**Exercise prompt**: Could you restate every entry word for word, minus the pictures?

Start of Block

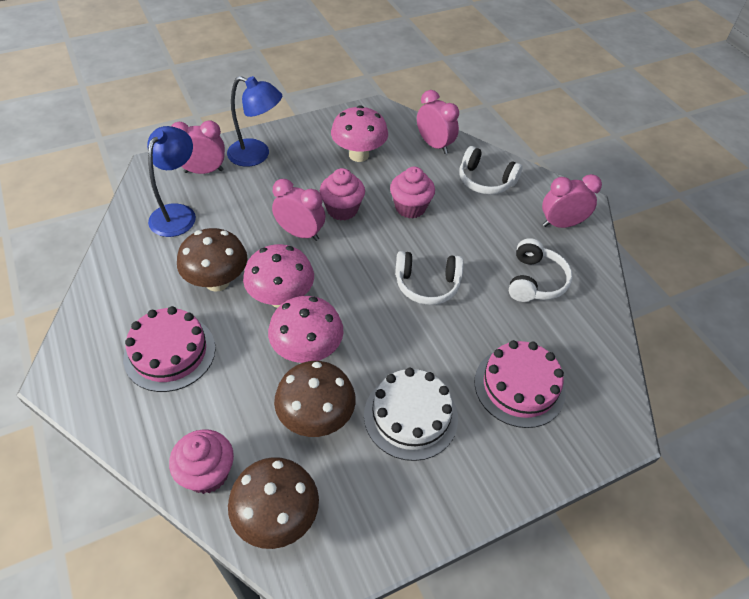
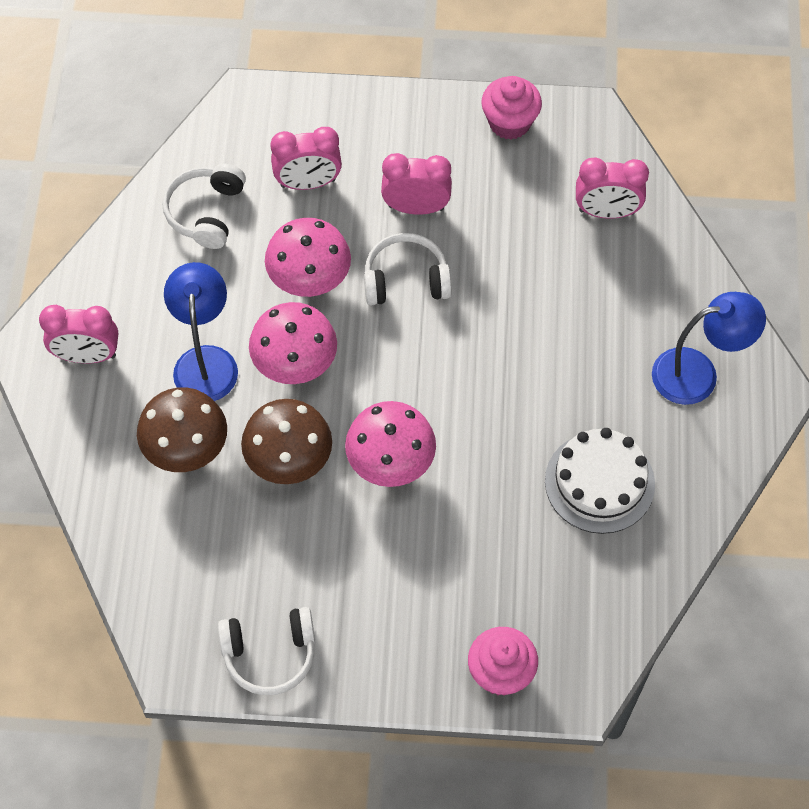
brown mushroom: 3 -> 2
pink cake: 2 -> 0
pink cupcake: 3 -> 2

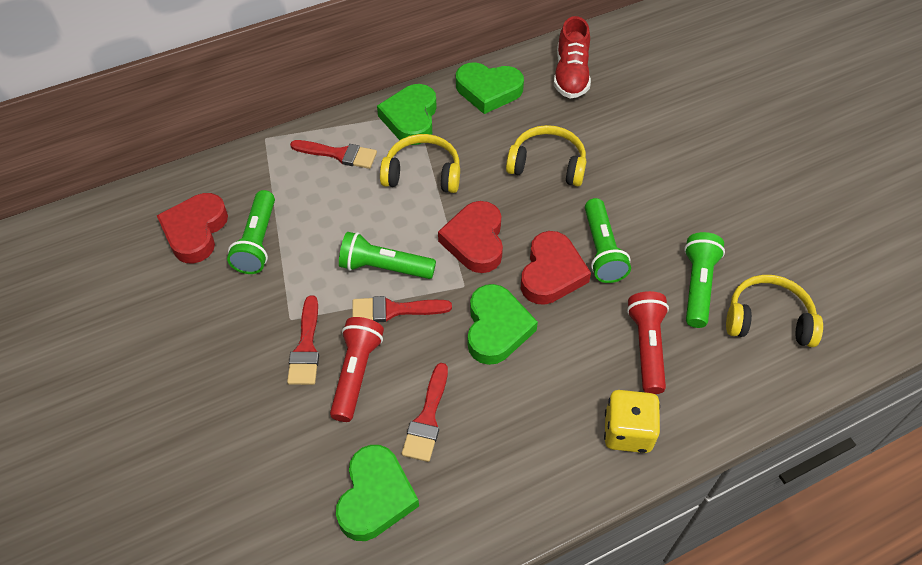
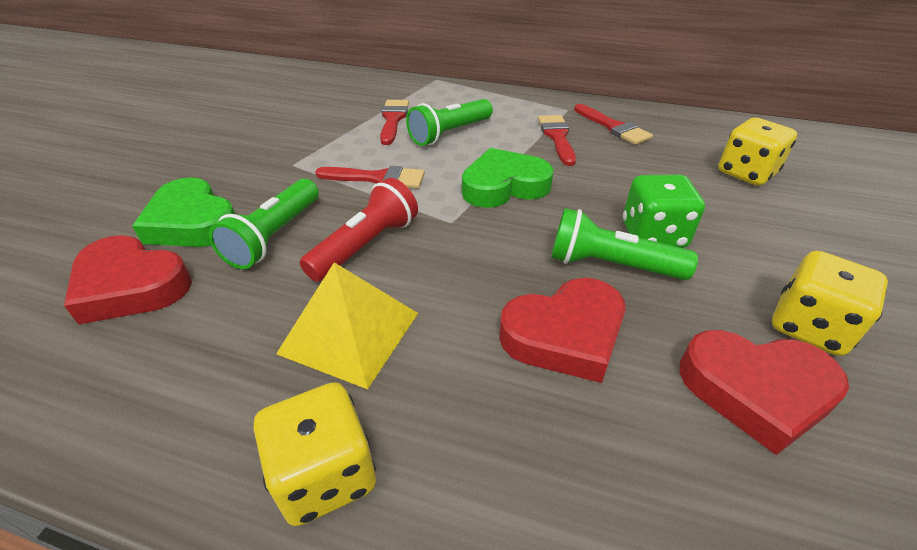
green dice: 0 -> 1
green flashlight: 4 -> 3
green heart: 4 -> 2
red flashlight: 2 -> 1
red shoe: 1 -> 0
yellow dice: 1 -> 3
yellow headphones: 3 -> 0
yellow pyramid: 0 -> 1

End of Block

**Output**:
brown mushroom: 3 -> 2
pink cake: 2 -> 0
pink cupcake: 3 -> 2

green dice: 0 -> 1
green flashlight: 4 -> 3
green heart: 4 -> 2
red flashlight: 2 -> 1
red shoe: 1 -> 0
yellow dice: 1 -> 3
yellow headphones: 3 -> 0
yellow pyramid: 0 -> 1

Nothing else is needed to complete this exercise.